## Aim of the exercise
Retype the line containing "white bucket: 0 -> 1" and each later line through the end of the listing, exactly as written, with no other lines.

(Study material begins)

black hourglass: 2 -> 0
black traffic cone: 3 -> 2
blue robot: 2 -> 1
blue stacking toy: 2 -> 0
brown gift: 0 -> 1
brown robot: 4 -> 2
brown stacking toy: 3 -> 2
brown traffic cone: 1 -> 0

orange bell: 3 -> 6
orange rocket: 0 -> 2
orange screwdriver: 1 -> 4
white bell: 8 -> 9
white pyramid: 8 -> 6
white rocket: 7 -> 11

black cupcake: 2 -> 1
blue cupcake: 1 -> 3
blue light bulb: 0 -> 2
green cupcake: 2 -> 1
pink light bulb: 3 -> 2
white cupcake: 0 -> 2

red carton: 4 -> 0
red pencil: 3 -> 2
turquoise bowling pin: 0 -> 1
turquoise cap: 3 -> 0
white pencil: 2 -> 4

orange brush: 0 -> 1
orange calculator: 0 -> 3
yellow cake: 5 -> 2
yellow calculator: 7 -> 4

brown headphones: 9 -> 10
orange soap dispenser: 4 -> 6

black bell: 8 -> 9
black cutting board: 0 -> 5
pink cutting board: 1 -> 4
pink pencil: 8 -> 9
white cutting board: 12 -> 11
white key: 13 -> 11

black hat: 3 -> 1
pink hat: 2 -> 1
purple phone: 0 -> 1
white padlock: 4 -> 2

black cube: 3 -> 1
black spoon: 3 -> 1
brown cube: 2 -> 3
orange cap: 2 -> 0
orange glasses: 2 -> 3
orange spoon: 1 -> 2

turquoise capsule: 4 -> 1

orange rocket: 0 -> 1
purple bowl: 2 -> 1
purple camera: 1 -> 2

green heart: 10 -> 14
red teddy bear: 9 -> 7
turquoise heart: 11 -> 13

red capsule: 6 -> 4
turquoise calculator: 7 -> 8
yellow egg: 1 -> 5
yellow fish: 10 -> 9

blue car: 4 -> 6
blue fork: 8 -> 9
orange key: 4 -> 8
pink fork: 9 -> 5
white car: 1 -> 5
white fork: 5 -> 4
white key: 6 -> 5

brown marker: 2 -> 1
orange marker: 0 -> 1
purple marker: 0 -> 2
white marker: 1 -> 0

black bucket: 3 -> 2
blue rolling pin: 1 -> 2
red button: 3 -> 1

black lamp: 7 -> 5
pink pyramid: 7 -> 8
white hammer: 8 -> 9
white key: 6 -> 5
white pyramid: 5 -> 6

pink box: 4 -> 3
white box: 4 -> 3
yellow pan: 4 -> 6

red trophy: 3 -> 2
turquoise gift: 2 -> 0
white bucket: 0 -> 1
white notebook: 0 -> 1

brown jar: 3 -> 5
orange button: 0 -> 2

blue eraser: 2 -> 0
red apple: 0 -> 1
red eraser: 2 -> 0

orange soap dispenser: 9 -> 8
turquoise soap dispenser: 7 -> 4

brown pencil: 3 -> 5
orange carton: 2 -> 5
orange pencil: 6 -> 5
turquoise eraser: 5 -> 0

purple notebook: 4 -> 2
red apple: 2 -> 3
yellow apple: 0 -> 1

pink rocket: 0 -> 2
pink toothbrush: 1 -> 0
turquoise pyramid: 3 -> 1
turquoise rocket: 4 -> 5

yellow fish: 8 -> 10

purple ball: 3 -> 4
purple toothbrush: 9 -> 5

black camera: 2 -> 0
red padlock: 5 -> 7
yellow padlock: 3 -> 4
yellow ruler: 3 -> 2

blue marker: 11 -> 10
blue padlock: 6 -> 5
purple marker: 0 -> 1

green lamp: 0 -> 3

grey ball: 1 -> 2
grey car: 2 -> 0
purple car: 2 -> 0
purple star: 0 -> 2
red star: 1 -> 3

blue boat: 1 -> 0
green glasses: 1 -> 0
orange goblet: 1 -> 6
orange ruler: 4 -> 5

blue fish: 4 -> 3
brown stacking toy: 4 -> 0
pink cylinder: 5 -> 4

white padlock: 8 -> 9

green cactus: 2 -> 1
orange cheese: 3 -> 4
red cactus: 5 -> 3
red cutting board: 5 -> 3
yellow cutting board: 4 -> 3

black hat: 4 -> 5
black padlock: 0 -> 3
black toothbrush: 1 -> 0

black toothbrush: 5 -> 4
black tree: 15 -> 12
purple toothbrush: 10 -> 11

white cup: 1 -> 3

(Study material ends)

## Exercise answer
white bucket: 0 -> 1
white notebook: 0 -> 1

brown jar: 3 -> 5
orange button: 0 -> 2

blue eraser: 2 -> 0
red apple: 0 -> 1
red eraser: 2 -> 0

orange soap dispenser: 9 -> 8
turquoise soap dispenser: 7 -> 4

brown pencil: 3 -> 5
orange carton: 2 -> 5
orange pencil: 6 -> 5
turquoise eraser: 5 -> 0

purple notebook: 4 -> 2
red apple: 2 -> 3
yellow apple: 0 -> 1

pink rocket: 0 -> 2
pink toothbrush: 1 -> 0
turquoise pyramid: 3 -> 1
turquoise rocket: 4 -> 5

yellow fish: 8 -> 10

purple ball: 3 -> 4
purple toothbrush: 9 -> 5

black camera: 2 -> 0
red padlock: 5 -> 7
yellow padlock: 3 -> 4
yellow ruler: 3 -> 2

blue marker: 11 -> 10
blue padlock: 6 -> 5
purple marker: 0 -> 1

green lamp: 0 -> 3

grey ball: 1 -> 2
grey car: 2 -> 0
purple car: 2 -> 0
purple star: 0 -> 2
red star: 1 -> 3

blue boat: 1 -> 0
green glasses: 1 -> 0
orange goblet: 1 -> 6
orange ruler: 4 -> 5

blue fish: 4 -> 3
brown stacking toy: 4 -> 0
pink cylinder: 5 -> 4

white padlock: 8 -> 9

green cactus: 2 -> 1
orange cheese: 3 -> 4
red cactus: 5 -> 3
red cutting board: 5 -> 3
yellow cutting board: 4 -> 3

black hat: 4 -> 5
black padlock: 0 -> 3
black toothbrush: 1 -> 0

black toothbrush: 5 -> 4
black tree: 15 -> 12
purple toothbrush: 10 -> 11

white cup: 1 -> 3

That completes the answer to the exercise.